Assignment: For the records below, please print exactly and only the lines from the one with "green ellipse: moved 19 px left" down to the one with "cyan triangle: moved 11 px down", both ends included, omitting the pictures.

[Source data]
************

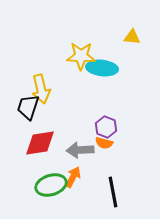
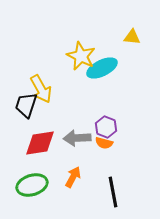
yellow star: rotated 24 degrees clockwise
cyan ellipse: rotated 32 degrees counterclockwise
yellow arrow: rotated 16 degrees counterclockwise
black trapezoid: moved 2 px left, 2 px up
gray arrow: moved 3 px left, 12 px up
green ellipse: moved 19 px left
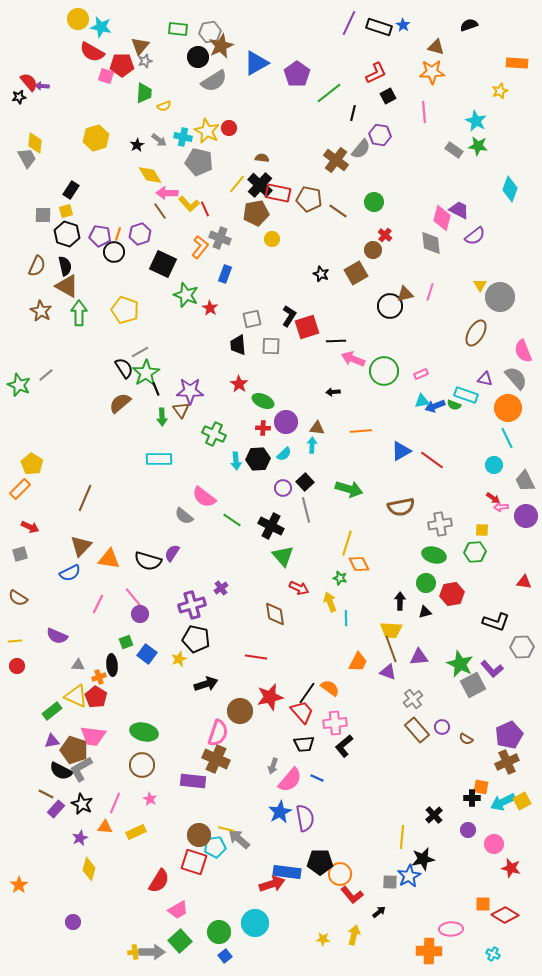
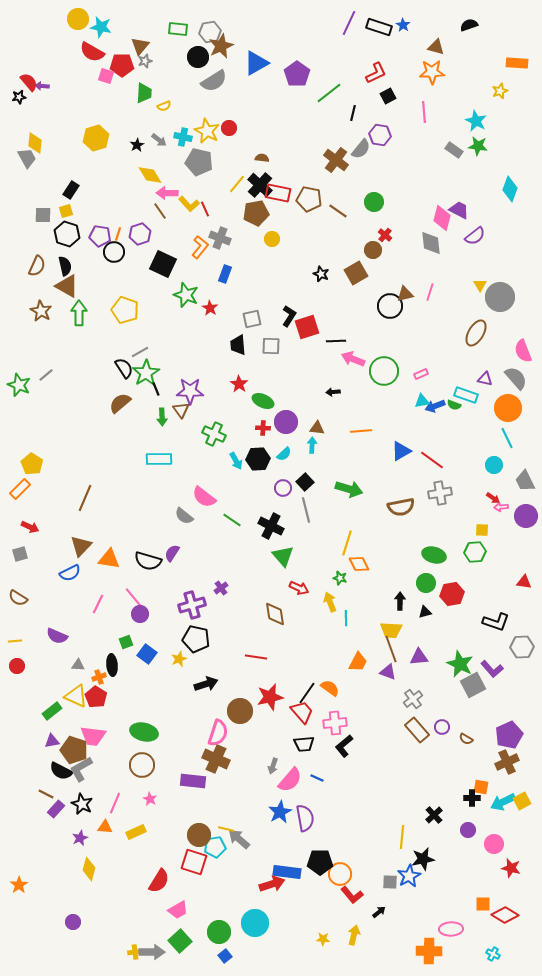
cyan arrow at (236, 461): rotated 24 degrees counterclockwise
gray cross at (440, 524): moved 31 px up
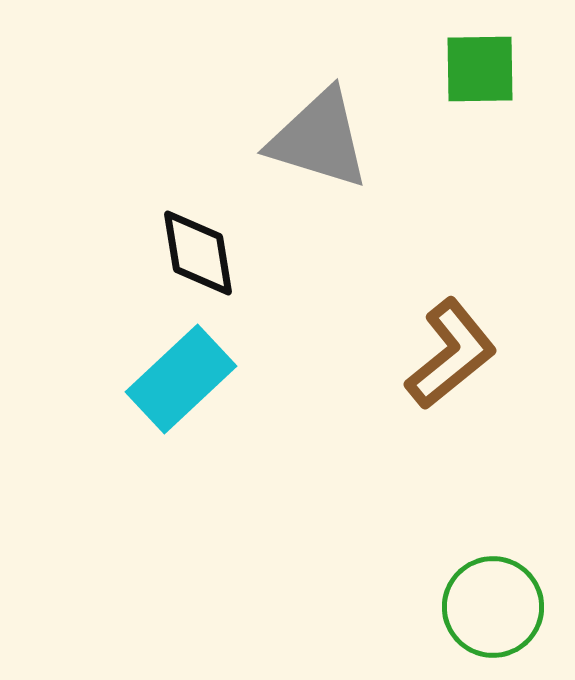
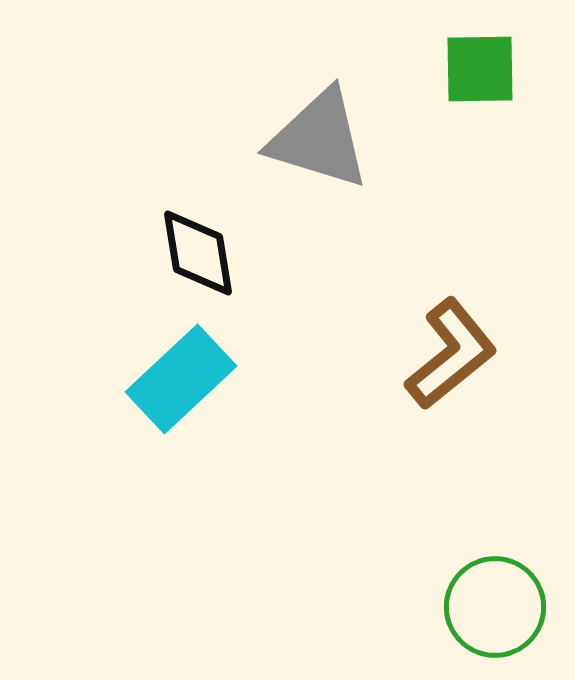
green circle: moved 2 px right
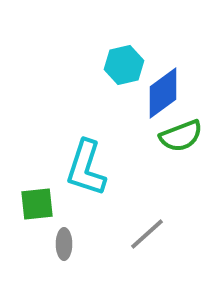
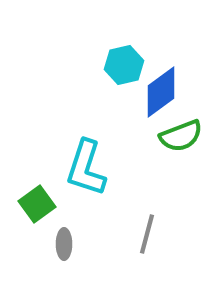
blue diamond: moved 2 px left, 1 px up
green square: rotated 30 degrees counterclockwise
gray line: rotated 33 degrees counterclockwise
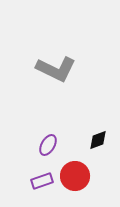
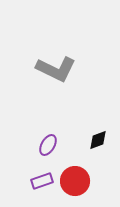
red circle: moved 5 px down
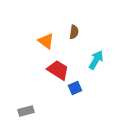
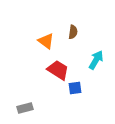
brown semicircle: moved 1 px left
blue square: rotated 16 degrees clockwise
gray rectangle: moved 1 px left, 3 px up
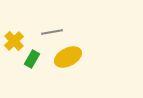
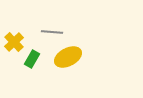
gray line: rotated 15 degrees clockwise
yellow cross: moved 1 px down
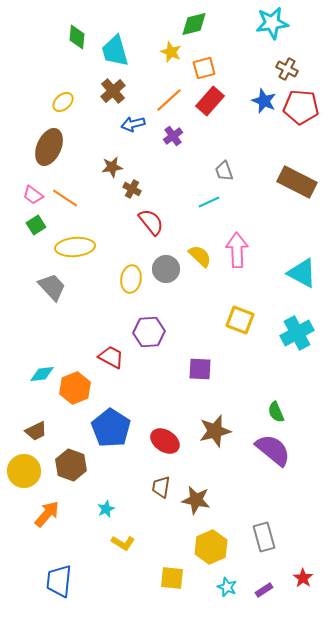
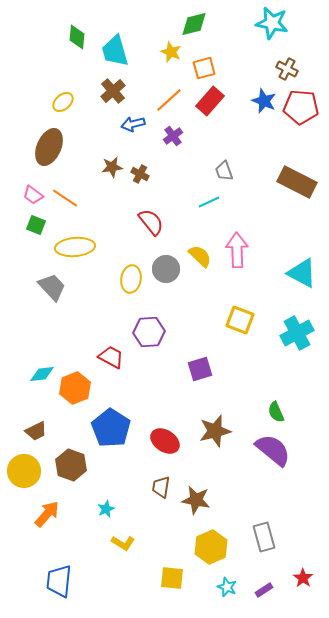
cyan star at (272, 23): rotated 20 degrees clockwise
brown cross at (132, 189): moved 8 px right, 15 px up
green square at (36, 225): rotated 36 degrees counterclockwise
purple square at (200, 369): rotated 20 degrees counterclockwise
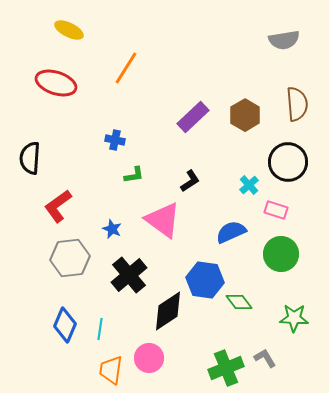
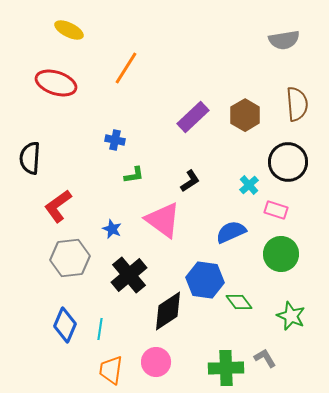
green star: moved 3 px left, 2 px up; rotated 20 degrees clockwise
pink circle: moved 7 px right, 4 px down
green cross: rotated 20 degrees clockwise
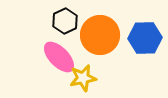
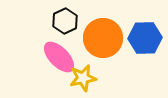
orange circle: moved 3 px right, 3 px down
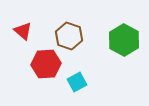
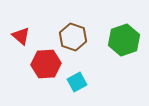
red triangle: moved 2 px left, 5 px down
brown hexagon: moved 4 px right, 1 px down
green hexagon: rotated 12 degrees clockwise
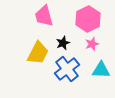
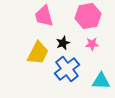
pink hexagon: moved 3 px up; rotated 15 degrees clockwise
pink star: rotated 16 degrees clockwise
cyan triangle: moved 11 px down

************

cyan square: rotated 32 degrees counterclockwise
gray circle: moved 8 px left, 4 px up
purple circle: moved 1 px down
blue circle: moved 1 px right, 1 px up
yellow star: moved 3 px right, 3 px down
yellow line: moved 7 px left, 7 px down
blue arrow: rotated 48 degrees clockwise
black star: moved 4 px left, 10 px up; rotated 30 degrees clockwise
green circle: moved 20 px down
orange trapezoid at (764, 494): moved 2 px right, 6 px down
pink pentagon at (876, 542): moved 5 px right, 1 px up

************

Result of the exercise:
green ellipse: moved 19 px left
cyan arrow at (236, 461): rotated 24 degrees counterclockwise
gray cross at (440, 524): moved 31 px up
green circle: moved 2 px right
blue diamond: moved 2 px left, 1 px up
green square: rotated 30 degrees counterclockwise
gray line: rotated 33 degrees counterclockwise
red circle: moved 5 px down
brown semicircle: moved 1 px left
blue square: rotated 16 degrees clockwise
gray rectangle: moved 1 px left, 3 px up
gray line: rotated 15 degrees clockwise
yellow cross: moved 1 px down
cyan star at (272, 23): rotated 20 degrees clockwise
brown cross at (132, 189): moved 8 px right, 15 px up
green square at (36, 225): rotated 36 degrees counterclockwise
purple square at (200, 369): rotated 20 degrees counterclockwise
green star: moved 3 px left, 2 px up; rotated 20 degrees clockwise
pink circle: moved 7 px right, 4 px down
green cross: rotated 20 degrees clockwise
orange circle: moved 3 px right, 3 px down
red triangle: moved 2 px left, 5 px down
brown hexagon: moved 4 px right, 1 px down
green hexagon: rotated 12 degrees clockwise
pink hexagon: moved 3 px up; rotated 15 degrees clockwise
pink star: rotated 16 degrees clockwise
cyan triangle: moved 11 px down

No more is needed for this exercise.